- Opening Delimiter -
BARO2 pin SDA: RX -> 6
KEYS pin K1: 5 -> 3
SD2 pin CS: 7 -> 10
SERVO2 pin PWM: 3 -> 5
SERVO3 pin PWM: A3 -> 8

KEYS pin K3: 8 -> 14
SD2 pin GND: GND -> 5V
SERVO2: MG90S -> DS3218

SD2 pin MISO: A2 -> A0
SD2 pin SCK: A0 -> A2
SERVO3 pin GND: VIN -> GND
- Closing Delimiter -
- Opening Delimiter -
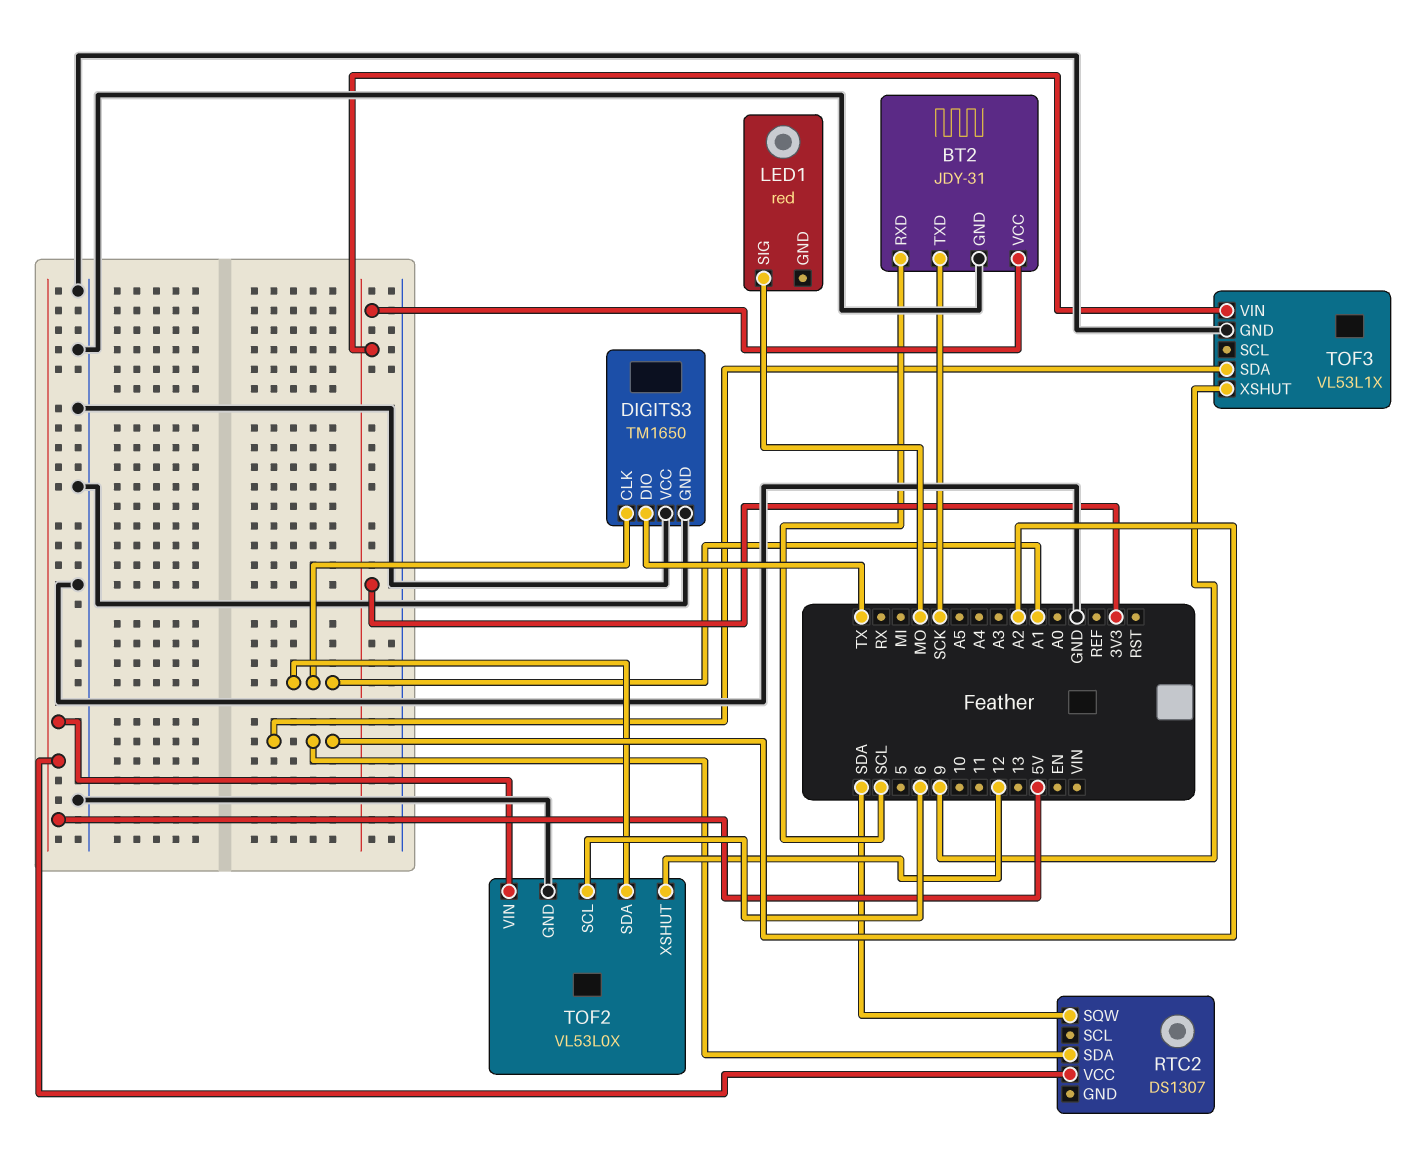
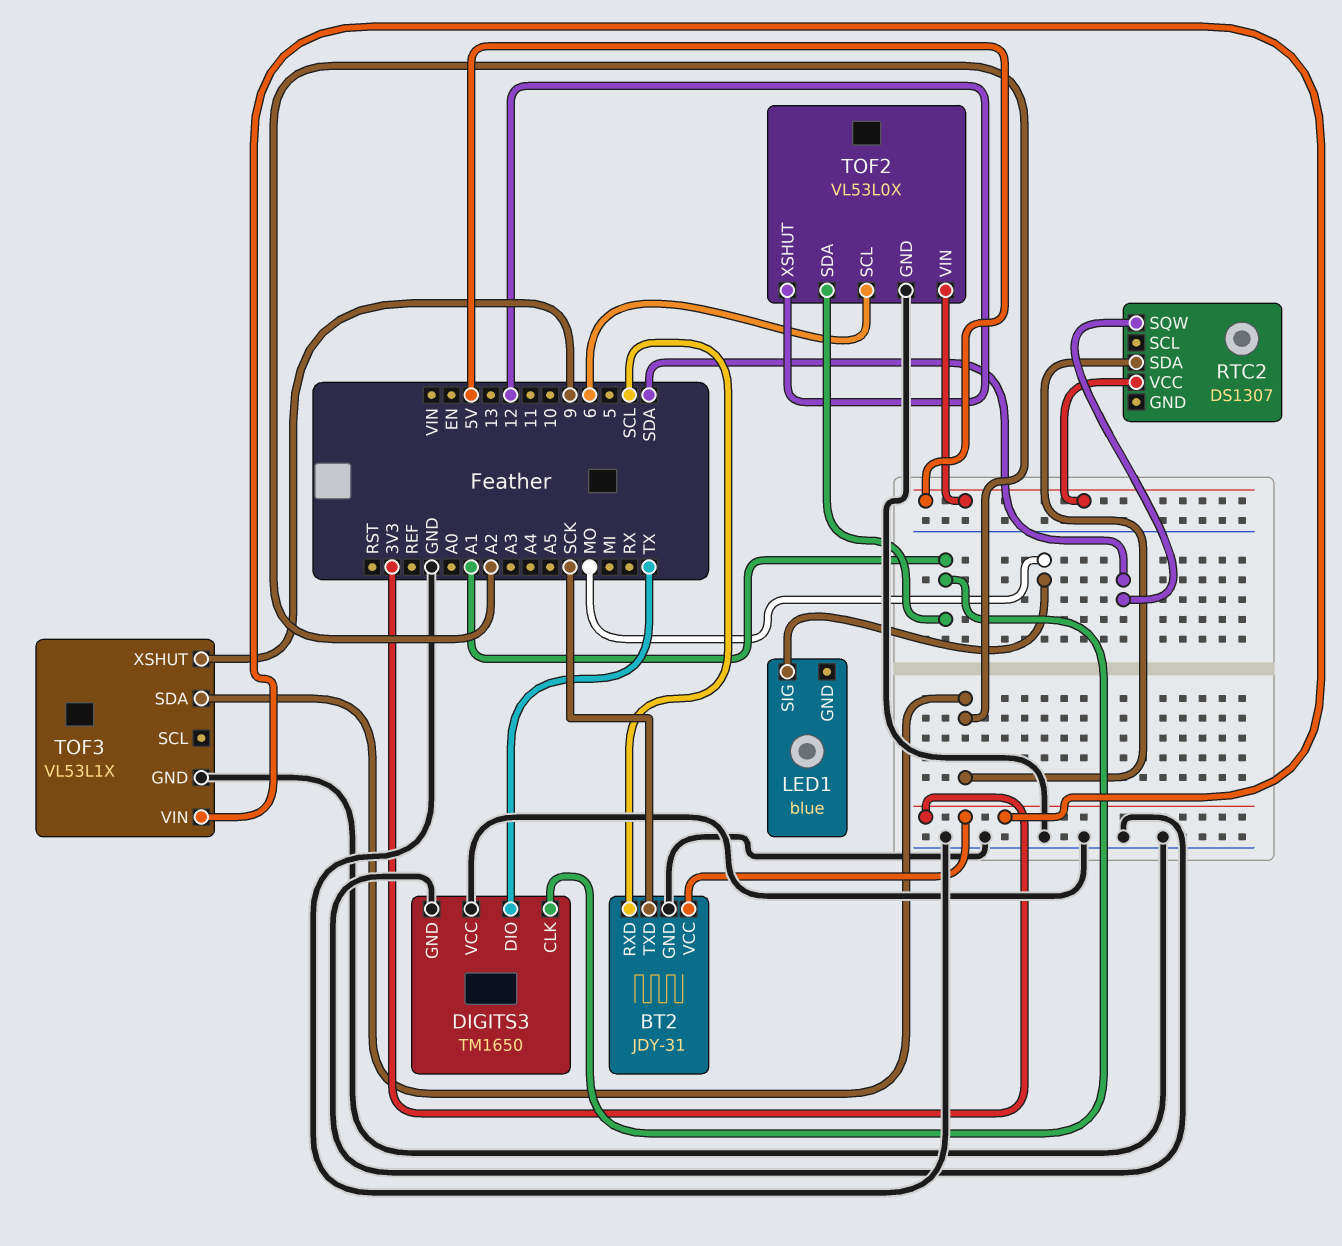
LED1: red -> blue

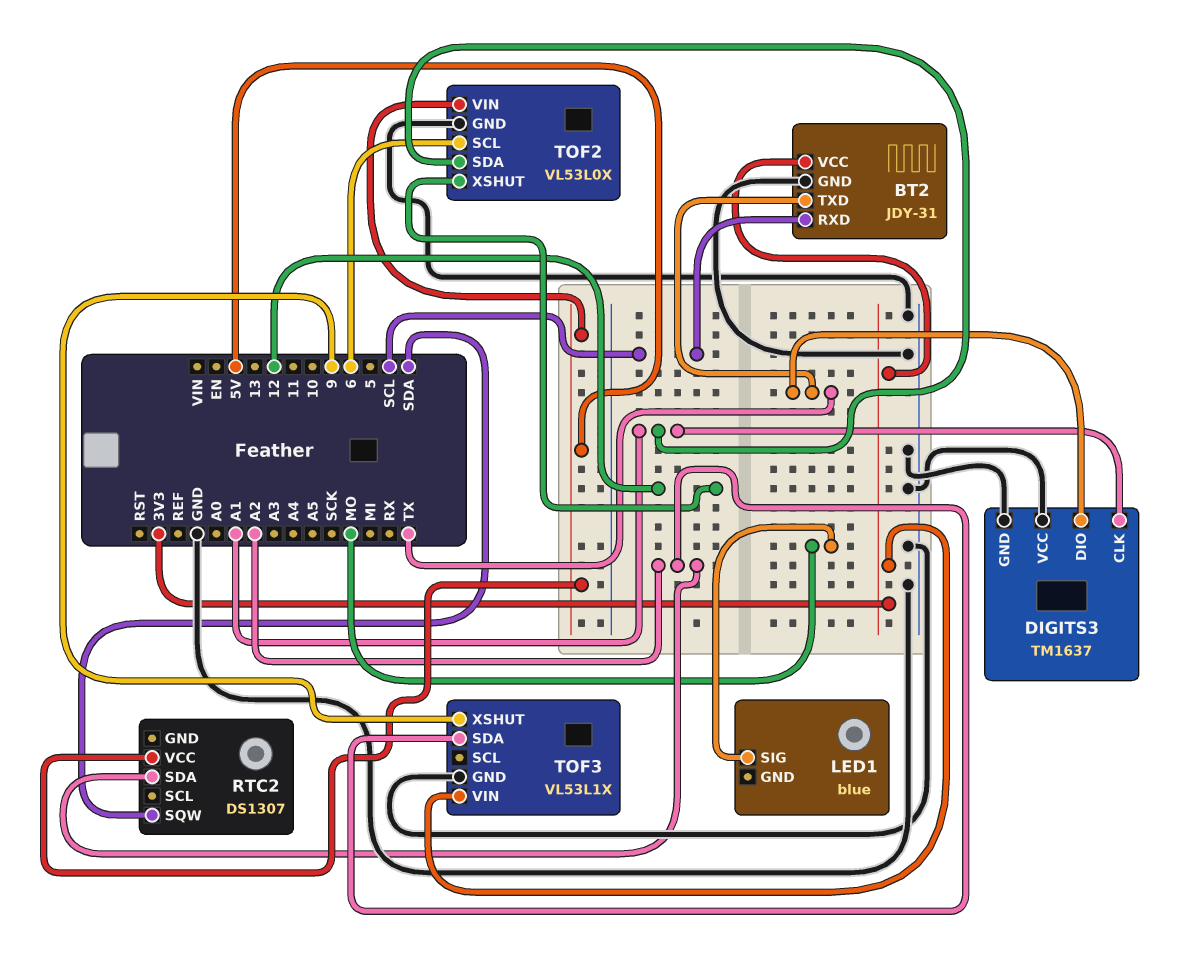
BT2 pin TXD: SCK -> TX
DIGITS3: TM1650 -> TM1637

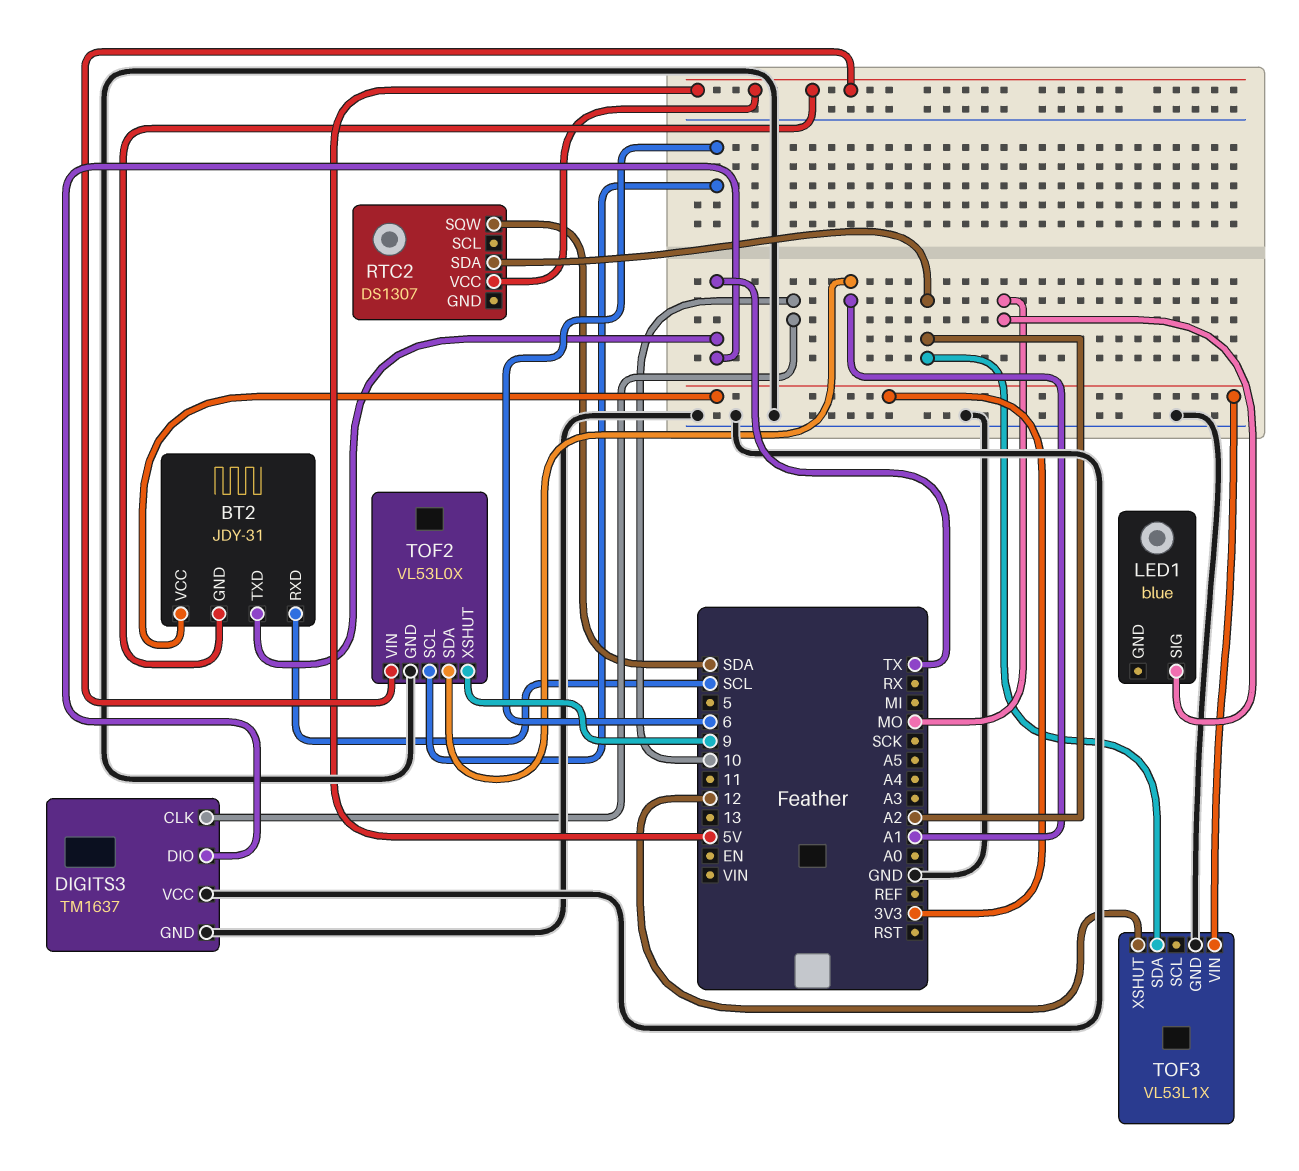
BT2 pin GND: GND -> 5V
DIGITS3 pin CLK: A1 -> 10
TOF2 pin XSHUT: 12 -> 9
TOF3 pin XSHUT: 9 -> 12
- Closing Delimiter -
# ACTIVITY
Exactly the lines above from the one with "BARO2 pin SDA: RX -> 6" to the one with "SERVO3 pin GND: VIN -> GND", both included, are to be quoted; leave the rest out.

# YOUR RESPONSE
BARO2 pin SDA: RX -> 6
KEYS pin K1: 5 -> 3
SD2 pin CS: 7 -> 10
SERVO2 pin PWM: 3 -> 5
SERVO3 pin PWM: A3 -> 8

KEYS pin K3: 8 -> 14
SD2 pin GND: GND -> 5V
SERVO2: MG90S -> DS3218

SD2 pin MISO: A2 -> A0
SD2 pin SCK: A0 -> A2
SERVO3 pin GND: VIN -> GND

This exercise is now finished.